Assignment → The word "minus" marks the lines to report; pull each of them from the listing.

Dataset records →
┌────────

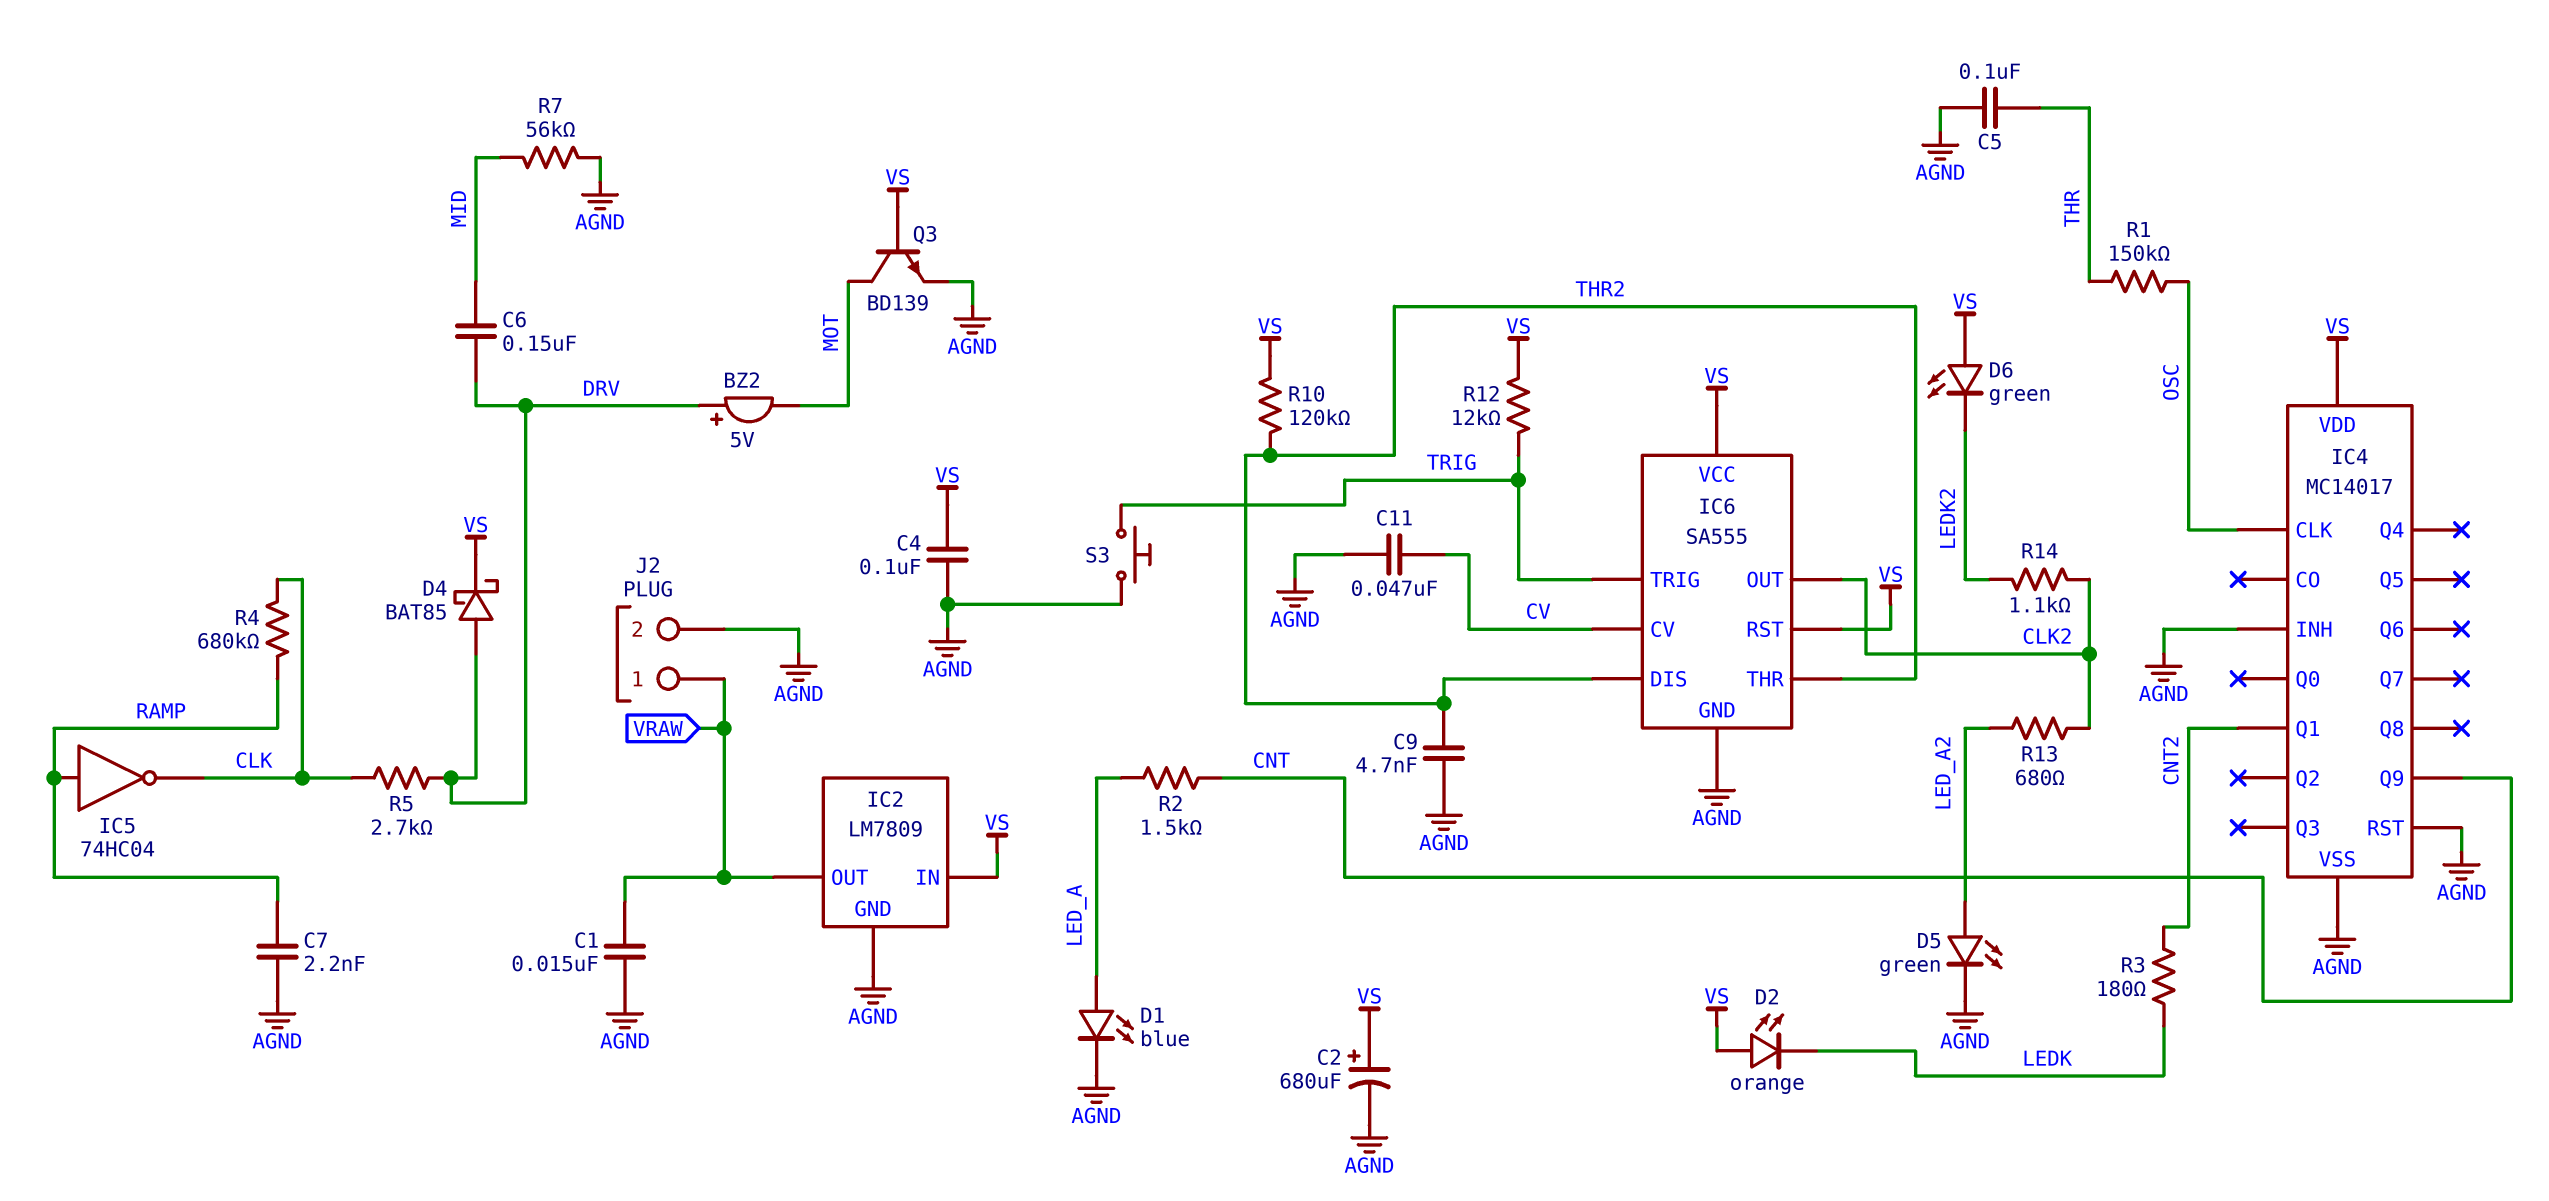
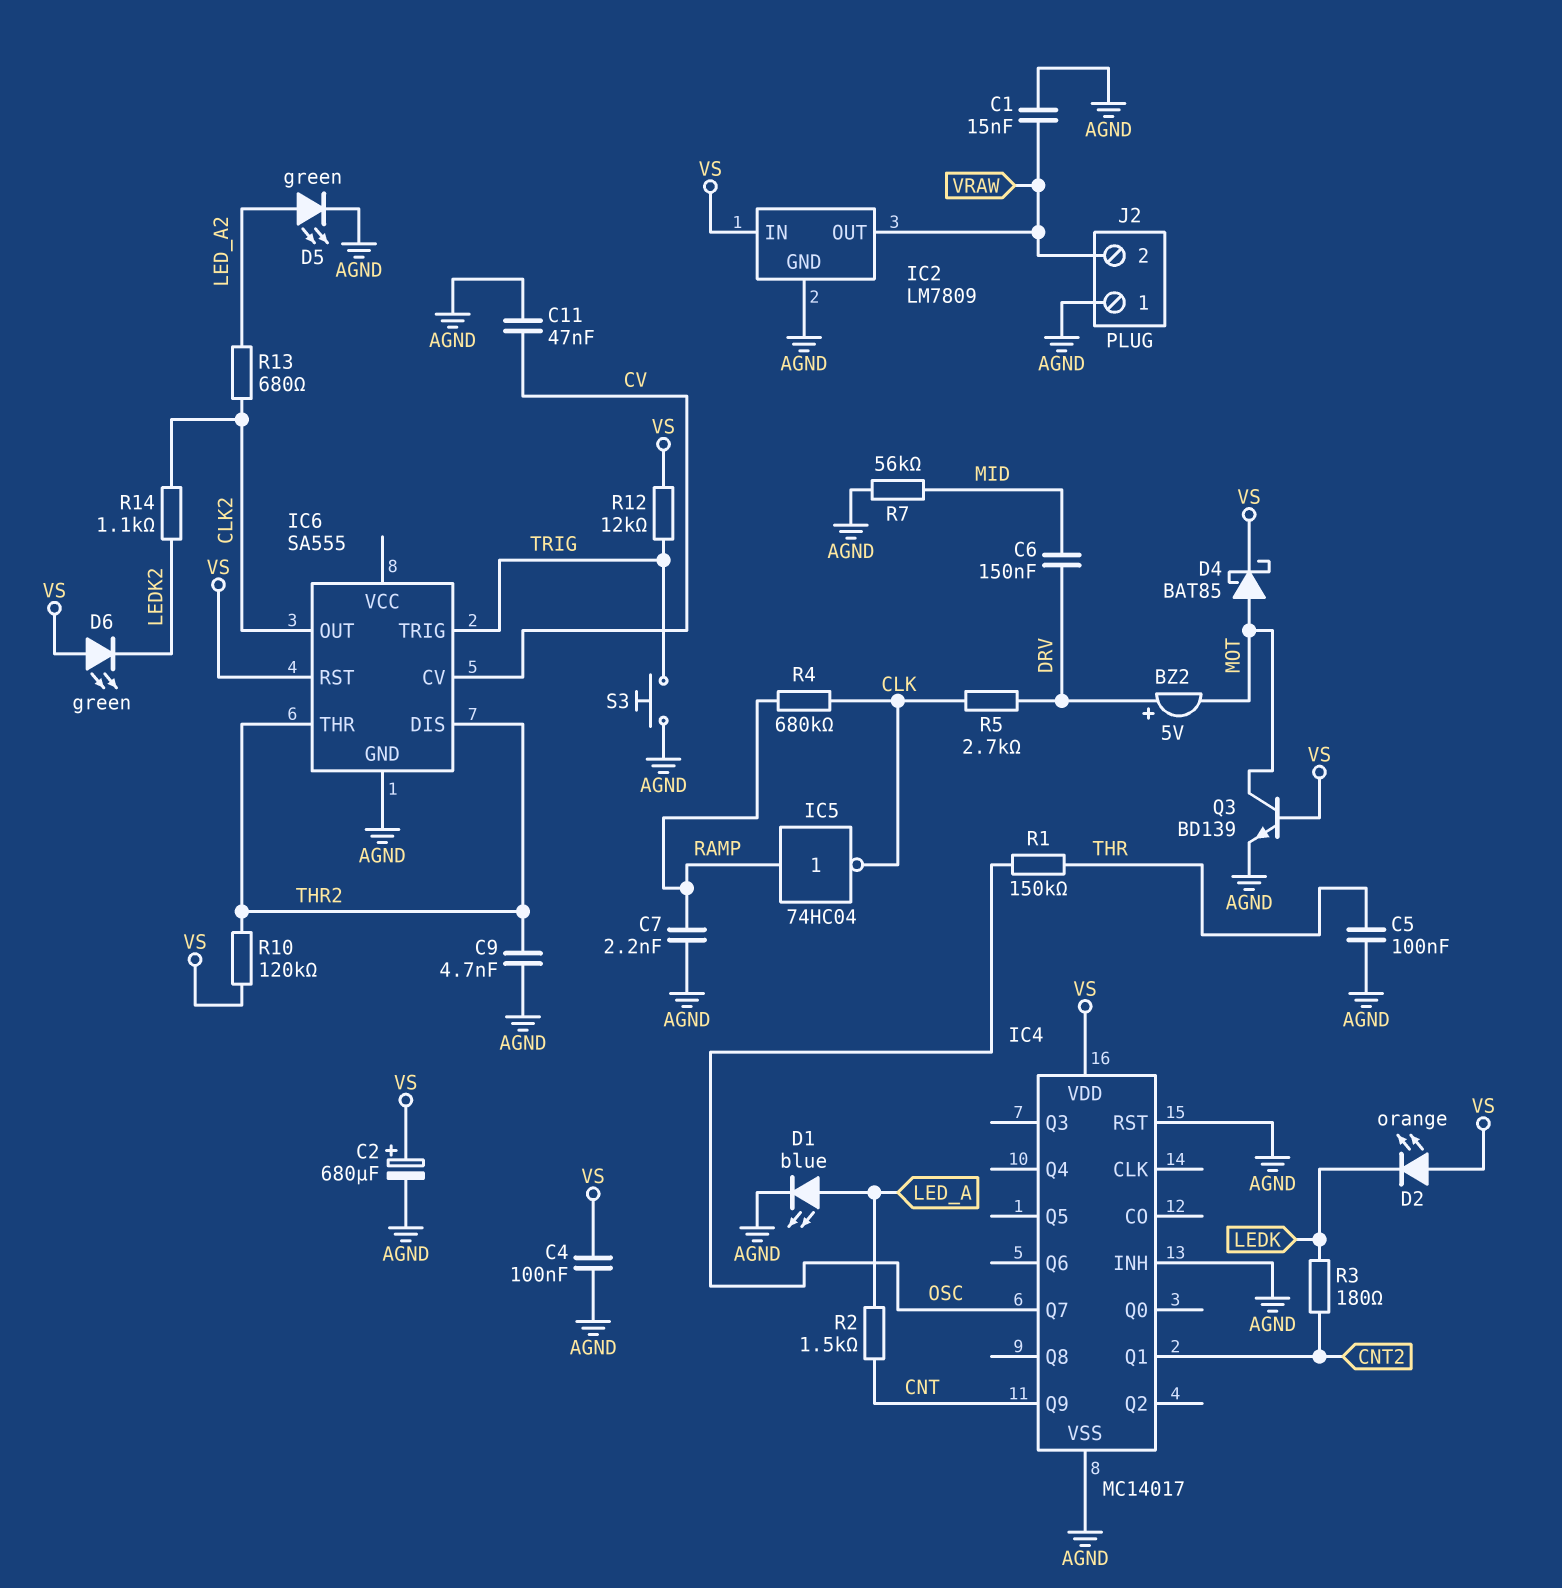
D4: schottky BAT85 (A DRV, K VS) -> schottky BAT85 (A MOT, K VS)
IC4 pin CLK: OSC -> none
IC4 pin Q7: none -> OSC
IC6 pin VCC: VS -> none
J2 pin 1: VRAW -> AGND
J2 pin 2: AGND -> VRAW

└────────
┌────────

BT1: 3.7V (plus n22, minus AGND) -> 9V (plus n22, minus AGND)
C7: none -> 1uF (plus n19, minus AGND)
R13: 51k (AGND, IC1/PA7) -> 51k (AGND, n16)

└────────
┌────────

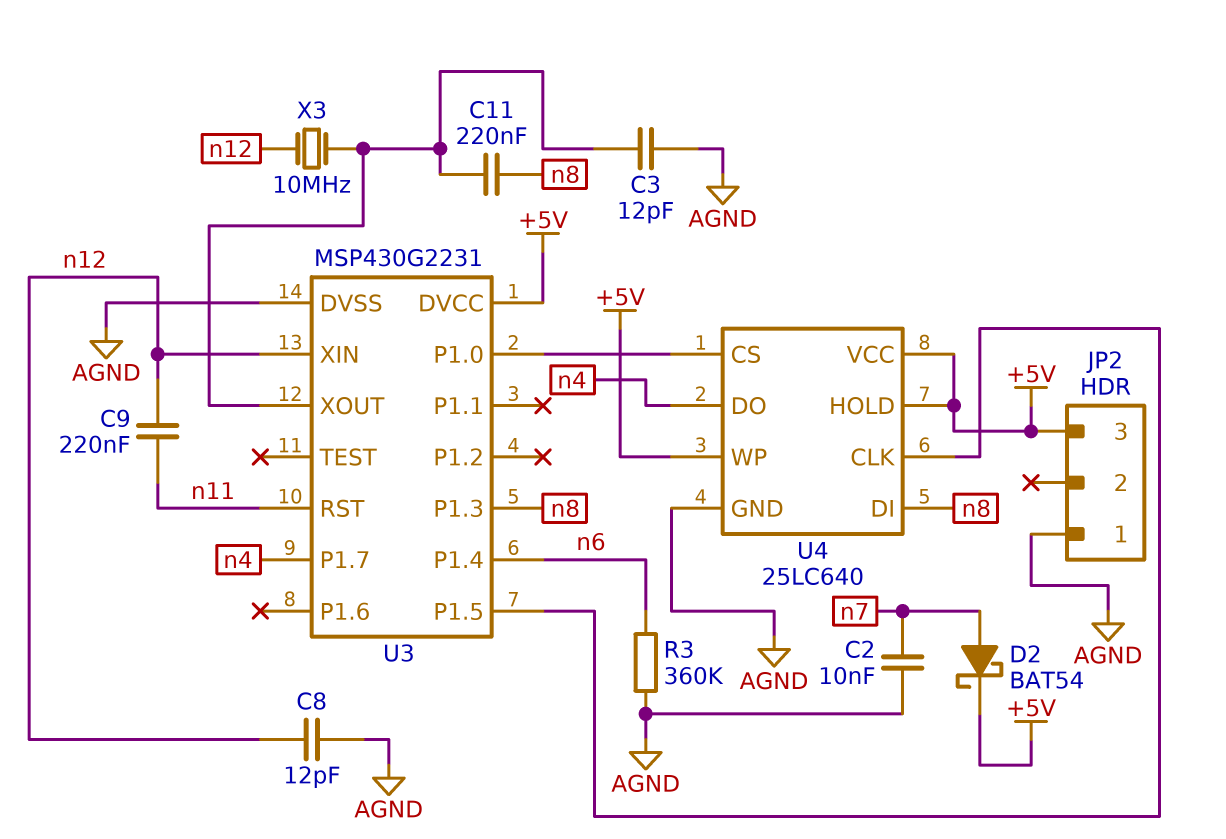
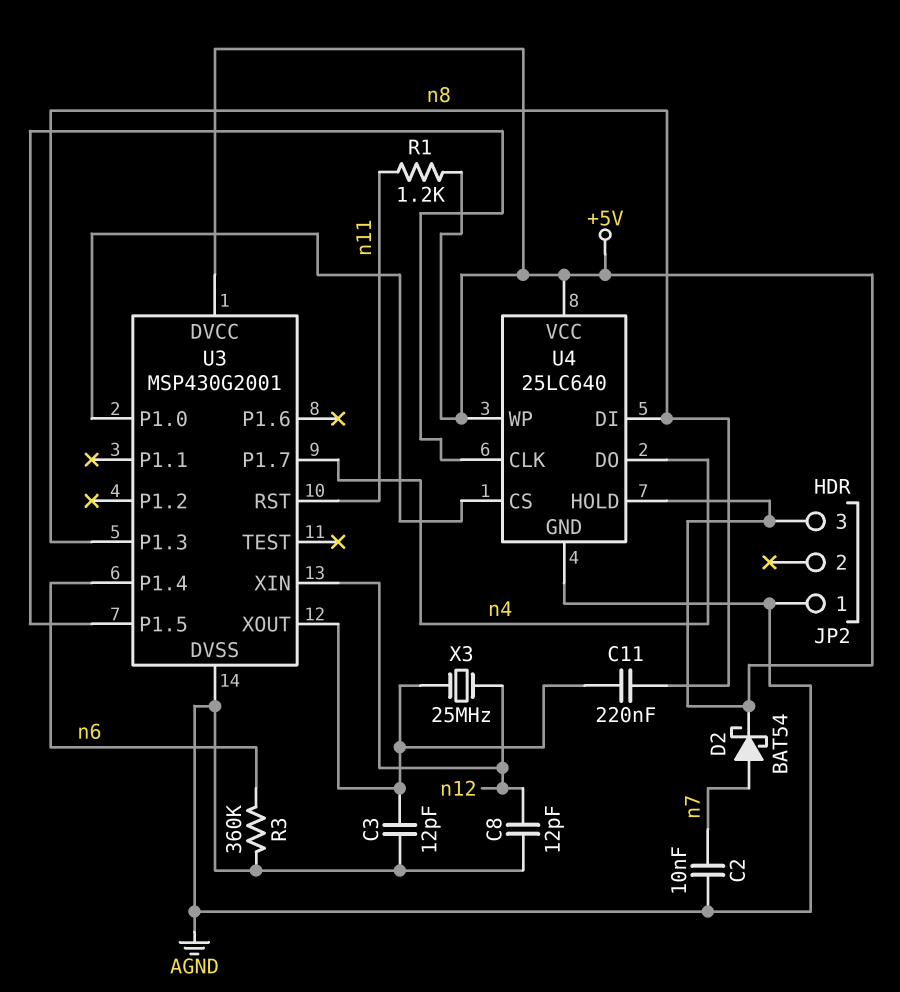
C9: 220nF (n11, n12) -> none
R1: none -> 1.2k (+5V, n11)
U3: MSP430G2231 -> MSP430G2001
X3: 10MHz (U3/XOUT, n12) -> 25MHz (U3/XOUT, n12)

└────────

The answer →
BT1: 3.7V (plus n22, minus AGND) -> 9V (plus n22, minus AGND)
C7: none -> 1uF (plus n19, minus AGND)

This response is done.